> _Input data_:
----------------

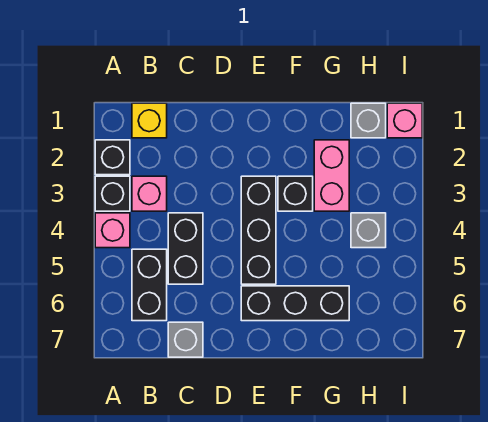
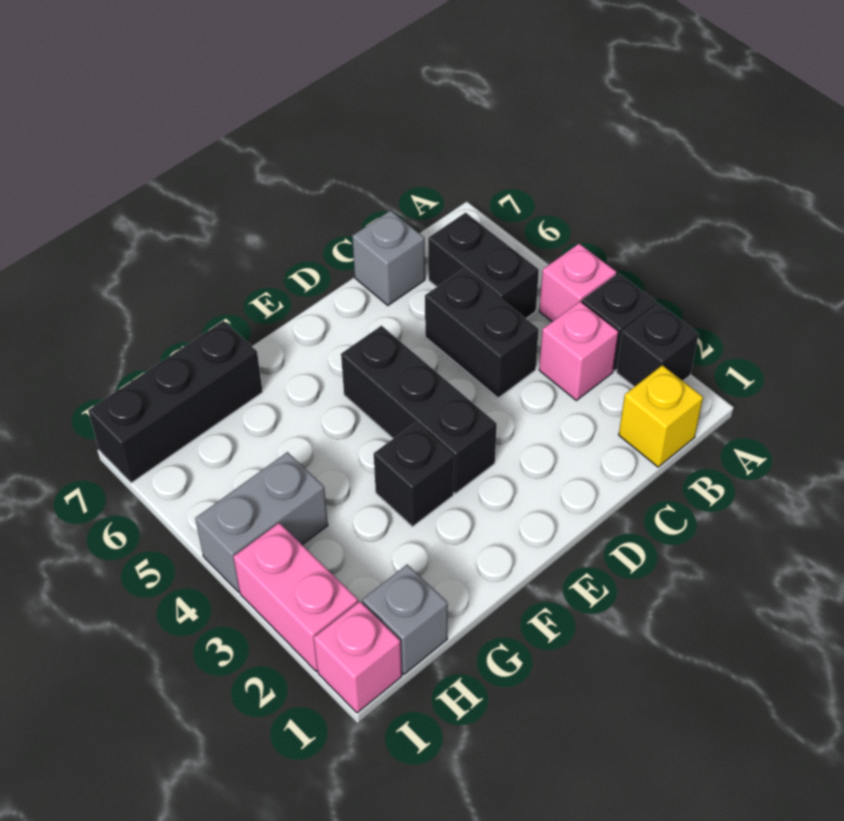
black brick E6:G6 level 1 -> black brick G7:I7 level 1
pink brick G2:G3 level 1 -> pink brick I2:I3 level 1
grey brick H4 level 1 -> grey brick H4:I4 level 1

----------------

> _To do_: Please print, unchanged, the lines from the one holding "pink brick G2:G3" through the last line of the listing above, including both and omitting the rest.

> _Task solution_:
pink brick G2:G3 level 1 -> pink brick I2:I3 level 1
grey brick H4 level 1 -> grey brick H4:I4 level 1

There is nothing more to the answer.